= What this task involves =
Where does the word "width" occur in the entries below? Copy every line that has it.
--- Information ---
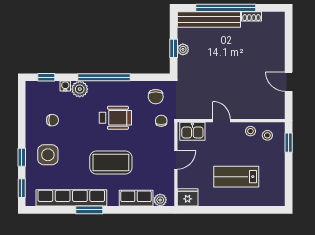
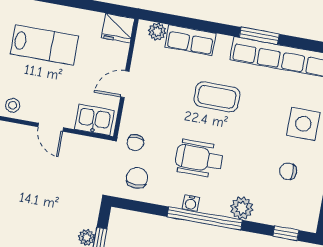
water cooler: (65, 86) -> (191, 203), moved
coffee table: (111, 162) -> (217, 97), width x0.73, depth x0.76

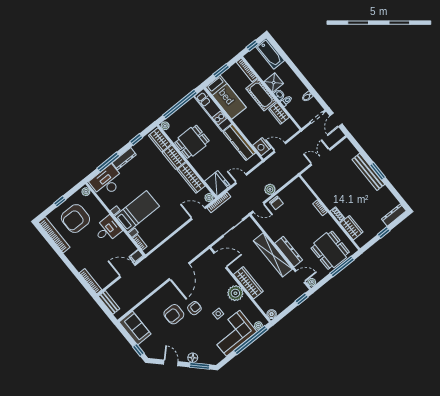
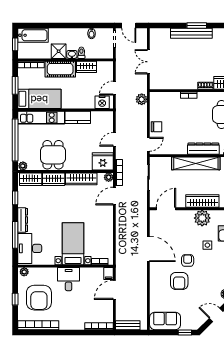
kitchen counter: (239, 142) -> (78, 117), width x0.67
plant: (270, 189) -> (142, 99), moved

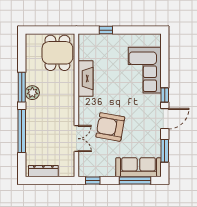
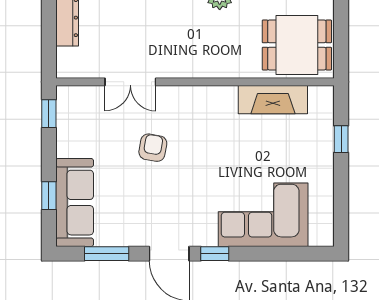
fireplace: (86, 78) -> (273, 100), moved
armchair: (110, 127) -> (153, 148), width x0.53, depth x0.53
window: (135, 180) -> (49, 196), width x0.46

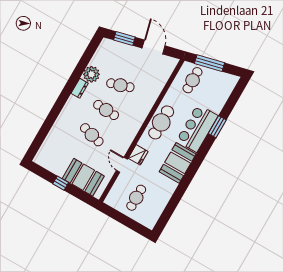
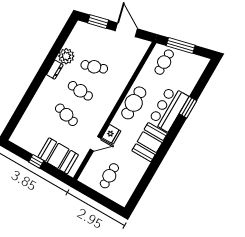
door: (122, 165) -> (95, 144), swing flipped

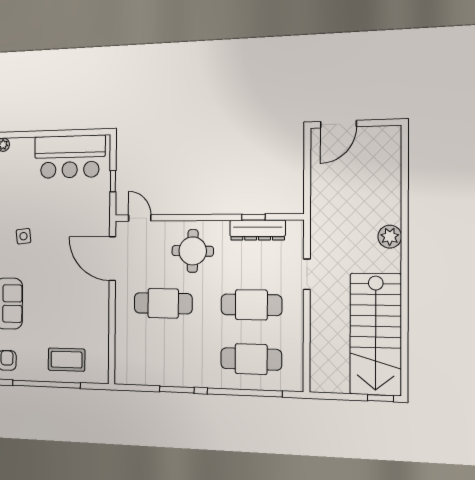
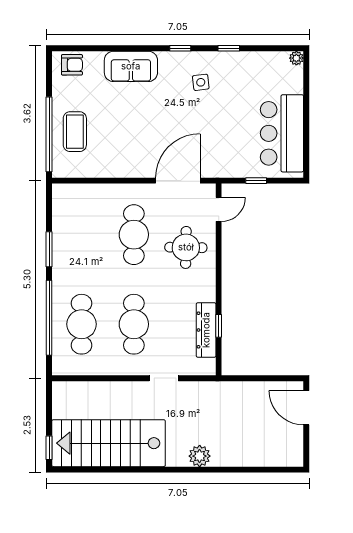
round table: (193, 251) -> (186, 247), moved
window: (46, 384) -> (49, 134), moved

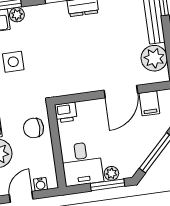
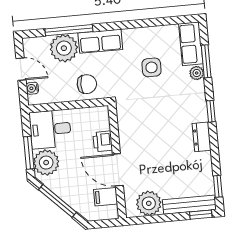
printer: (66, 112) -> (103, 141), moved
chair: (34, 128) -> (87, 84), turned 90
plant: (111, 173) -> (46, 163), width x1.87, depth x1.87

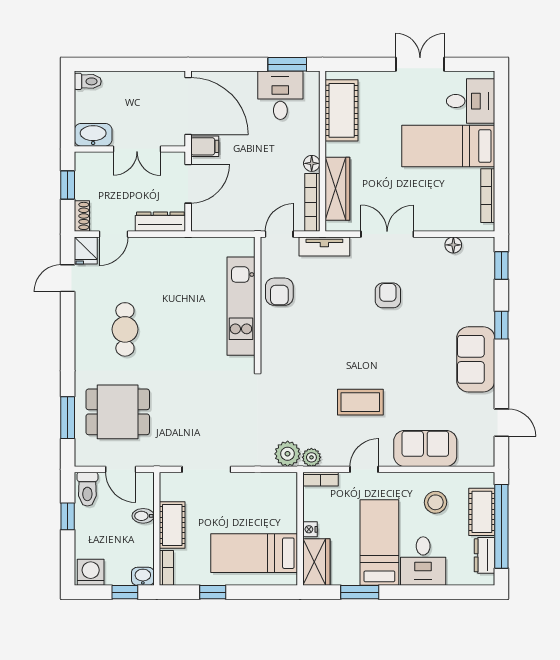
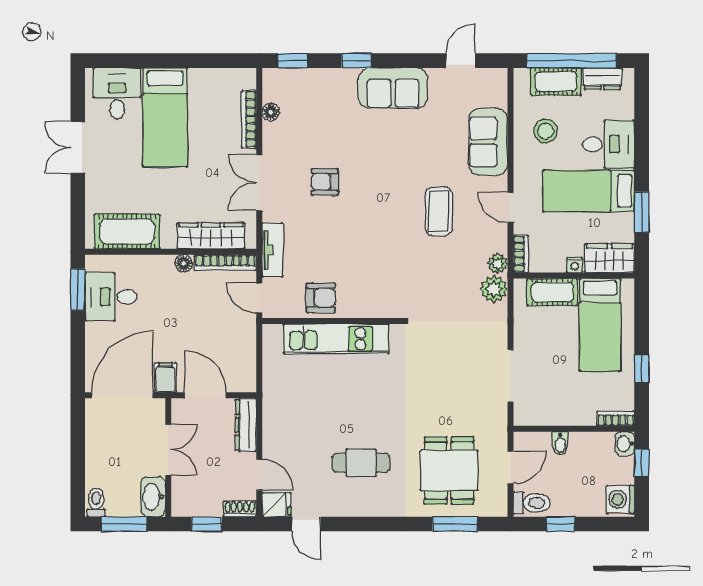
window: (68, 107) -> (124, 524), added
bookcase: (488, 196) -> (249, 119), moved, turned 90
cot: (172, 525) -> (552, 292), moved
---
--- Information ---
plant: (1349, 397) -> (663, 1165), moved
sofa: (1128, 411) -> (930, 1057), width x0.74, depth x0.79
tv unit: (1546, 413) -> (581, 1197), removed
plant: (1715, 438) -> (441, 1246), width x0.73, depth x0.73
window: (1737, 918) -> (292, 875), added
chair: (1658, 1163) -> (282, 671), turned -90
---
= Result =
coffee table: (111, 162) -> (217, 97), width x0.73, depth x0.76
kitchen counter: (239, 142) -> (78, 117), width x0.67
armchair: (110, 127) -> (153, 148), width x0.53, depth x0.53
window: (135, 180) -> (49, 196), width x0.46
plant: (111, 173) -> (46, 163), width x1.87, depth x1.87
sofa: (1128, 411) -> (930, 1057), width x0.74, depth x0.79
plant: (1715, 438) -> (441, 1246), width x0.73, depth x0.73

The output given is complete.